▶ **What you need to do**
Go over the lines below, and when one contains the word "purple", copy it.

▶ **Records from a data collection**

━━━━━━━━━━━━━━━━

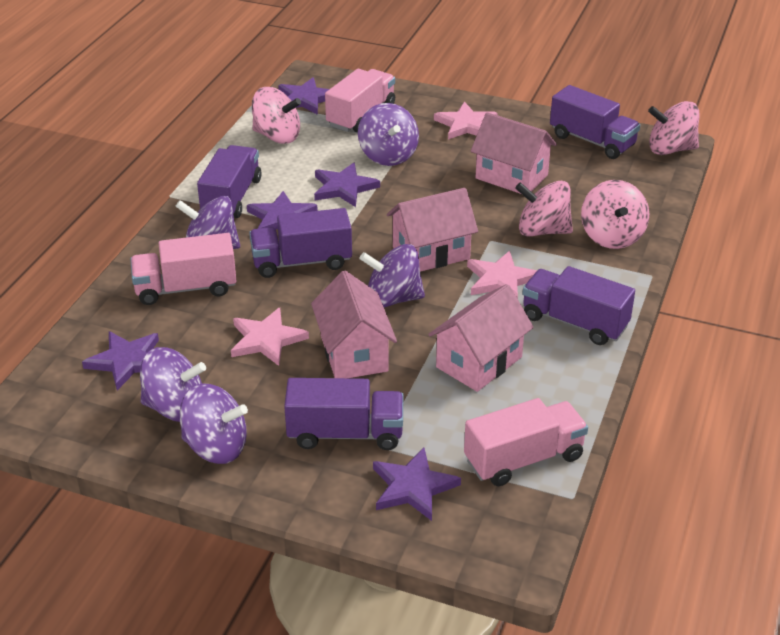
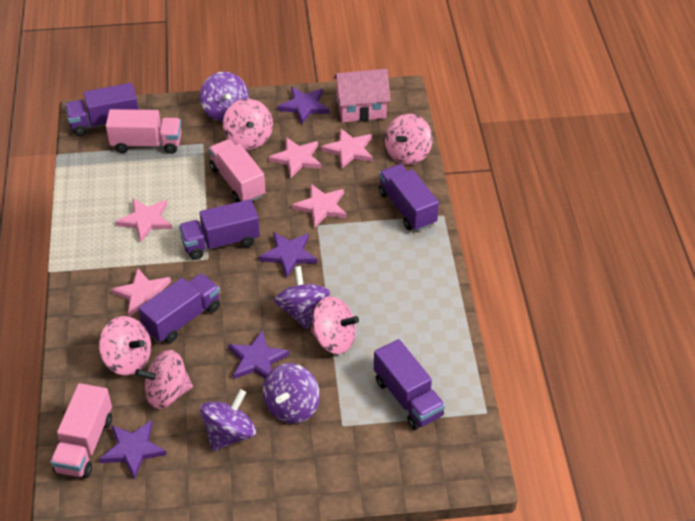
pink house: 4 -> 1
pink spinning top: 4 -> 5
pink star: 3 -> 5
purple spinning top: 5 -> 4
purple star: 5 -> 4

━━━━━━━━━━━━━━━━

▶ **Written answer**
purple spinning top: 5 -> 4
purple star: 5 -> 4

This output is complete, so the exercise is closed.